JOB:
Copy out the records word for word, starting at the first line and ending at the line that contains "14: 21:36 -> 21:51", with both of those lines included.

DATA TO PROCESS:

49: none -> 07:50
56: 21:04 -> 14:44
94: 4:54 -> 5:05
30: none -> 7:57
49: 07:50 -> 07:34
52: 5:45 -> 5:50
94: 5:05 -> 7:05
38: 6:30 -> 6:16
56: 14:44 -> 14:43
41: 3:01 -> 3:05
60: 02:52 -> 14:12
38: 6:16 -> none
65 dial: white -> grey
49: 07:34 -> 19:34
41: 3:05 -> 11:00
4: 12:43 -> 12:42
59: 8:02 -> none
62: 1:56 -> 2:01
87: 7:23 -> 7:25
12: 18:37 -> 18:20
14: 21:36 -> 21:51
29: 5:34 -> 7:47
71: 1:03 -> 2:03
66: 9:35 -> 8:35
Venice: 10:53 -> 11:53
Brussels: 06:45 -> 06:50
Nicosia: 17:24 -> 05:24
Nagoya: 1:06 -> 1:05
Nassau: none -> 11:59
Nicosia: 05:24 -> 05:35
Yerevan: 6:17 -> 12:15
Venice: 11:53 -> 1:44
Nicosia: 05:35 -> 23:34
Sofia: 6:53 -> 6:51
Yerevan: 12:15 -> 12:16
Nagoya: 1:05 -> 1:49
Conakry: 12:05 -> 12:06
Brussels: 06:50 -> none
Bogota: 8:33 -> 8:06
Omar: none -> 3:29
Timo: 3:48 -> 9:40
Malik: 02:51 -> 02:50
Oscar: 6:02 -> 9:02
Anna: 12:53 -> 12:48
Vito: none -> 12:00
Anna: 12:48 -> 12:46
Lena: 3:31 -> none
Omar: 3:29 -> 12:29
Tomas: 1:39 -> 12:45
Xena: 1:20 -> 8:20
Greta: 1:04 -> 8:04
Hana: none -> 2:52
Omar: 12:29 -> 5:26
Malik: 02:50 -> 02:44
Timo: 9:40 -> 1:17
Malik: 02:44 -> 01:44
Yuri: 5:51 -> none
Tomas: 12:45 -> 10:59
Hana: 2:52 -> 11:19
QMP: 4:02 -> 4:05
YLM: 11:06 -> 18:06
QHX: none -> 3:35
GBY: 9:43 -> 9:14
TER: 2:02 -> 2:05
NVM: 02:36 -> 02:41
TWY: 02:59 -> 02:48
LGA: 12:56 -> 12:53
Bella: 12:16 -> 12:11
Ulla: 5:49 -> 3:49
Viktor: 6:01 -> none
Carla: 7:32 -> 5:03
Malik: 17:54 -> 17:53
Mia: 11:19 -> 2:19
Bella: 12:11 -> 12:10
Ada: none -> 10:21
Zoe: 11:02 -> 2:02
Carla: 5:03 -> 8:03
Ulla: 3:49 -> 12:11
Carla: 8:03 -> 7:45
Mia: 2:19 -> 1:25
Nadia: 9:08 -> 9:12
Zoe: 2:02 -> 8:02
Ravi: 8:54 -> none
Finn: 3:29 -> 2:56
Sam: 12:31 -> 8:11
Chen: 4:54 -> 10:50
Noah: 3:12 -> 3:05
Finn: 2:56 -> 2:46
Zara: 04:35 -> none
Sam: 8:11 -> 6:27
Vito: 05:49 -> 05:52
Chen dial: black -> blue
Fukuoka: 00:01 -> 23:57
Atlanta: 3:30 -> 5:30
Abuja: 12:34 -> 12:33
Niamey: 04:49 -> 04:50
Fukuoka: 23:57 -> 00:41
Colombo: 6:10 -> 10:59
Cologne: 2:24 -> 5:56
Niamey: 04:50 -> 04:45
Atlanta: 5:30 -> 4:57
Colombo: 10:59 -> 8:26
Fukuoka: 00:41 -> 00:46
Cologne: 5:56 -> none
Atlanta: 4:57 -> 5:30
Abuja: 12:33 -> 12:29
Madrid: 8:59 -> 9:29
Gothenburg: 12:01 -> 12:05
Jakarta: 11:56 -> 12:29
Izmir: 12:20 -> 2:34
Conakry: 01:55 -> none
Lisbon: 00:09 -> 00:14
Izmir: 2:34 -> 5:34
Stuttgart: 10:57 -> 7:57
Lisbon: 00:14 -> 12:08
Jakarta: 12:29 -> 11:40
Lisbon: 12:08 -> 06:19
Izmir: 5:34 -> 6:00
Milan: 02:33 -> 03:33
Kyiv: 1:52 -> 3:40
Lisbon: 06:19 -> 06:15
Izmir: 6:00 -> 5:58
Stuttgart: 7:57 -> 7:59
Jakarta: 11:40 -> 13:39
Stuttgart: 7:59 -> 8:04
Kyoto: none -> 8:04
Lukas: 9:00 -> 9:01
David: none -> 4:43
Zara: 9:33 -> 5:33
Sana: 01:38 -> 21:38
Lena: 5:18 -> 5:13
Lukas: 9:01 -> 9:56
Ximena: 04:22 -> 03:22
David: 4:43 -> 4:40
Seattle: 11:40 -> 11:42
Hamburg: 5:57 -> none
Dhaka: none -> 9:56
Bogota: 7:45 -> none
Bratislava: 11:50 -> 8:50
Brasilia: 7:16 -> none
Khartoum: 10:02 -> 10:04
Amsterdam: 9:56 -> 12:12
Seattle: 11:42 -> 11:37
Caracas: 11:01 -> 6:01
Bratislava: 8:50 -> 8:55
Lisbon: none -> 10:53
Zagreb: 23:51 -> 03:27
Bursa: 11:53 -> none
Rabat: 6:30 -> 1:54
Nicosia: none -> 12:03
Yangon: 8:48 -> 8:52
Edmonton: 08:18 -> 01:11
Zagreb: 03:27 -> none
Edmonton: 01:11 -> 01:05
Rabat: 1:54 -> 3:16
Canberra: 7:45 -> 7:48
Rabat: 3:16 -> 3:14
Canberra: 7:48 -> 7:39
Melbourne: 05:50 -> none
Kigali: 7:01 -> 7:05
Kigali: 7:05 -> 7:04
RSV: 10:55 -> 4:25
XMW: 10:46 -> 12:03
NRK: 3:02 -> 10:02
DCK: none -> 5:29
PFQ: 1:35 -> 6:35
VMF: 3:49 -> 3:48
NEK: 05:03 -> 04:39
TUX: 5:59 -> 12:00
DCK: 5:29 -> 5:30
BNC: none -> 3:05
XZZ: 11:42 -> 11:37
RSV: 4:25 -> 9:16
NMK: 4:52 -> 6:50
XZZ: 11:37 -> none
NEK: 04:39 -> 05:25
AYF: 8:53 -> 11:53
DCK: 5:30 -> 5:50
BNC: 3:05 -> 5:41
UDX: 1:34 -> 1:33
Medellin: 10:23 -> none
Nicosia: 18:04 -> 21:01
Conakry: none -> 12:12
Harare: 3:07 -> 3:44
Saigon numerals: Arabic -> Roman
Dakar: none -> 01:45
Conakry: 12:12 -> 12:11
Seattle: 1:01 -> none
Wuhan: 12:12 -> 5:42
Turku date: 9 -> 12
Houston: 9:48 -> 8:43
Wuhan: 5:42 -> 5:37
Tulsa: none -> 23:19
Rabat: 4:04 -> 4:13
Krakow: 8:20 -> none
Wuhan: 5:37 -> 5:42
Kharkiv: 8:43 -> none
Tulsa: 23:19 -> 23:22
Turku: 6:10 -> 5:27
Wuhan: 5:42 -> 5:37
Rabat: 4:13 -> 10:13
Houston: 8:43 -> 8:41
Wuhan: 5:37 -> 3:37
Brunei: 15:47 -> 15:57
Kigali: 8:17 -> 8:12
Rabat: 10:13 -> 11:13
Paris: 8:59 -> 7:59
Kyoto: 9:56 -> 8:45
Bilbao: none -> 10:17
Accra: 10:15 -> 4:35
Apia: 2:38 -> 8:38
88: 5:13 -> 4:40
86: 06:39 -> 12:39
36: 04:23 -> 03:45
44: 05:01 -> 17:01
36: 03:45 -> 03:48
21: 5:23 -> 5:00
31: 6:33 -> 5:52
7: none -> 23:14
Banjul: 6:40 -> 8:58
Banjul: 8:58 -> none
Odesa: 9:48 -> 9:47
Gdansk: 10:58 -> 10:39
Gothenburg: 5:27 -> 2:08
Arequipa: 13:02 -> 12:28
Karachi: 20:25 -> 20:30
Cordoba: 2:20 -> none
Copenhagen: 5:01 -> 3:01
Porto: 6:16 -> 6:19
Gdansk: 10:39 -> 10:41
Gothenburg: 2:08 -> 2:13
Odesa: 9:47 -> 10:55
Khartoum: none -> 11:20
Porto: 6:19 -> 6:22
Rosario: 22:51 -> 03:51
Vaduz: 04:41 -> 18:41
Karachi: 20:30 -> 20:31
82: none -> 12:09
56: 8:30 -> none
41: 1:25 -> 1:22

RESULT:
49: none -> 07:50
56: 21:04 -> 14:44
94: 4:54 -> 5:05
30: none -> 7:57
49: 07:50 -> 07:34
52: 5:45 -> 5:50
94: 5:05 -> 7:05
38: 6:30 -> 6:16
56: 14:44 -> 14:43
41: 3:01 -> 3:05
60: 02:52 -> 14:12
38: 6:16 -> none
65 dial: white -> grey
49: 07:34 -> 19:34
41: 3:05 -> 11:00
4: 12:43 -> 12:42
59: 8:02 -> none
62: 1:56 -> 2:01
87: 7:23 -> 7:25
12: 18:37 -> 18:20
14: 21:36 -> 21:51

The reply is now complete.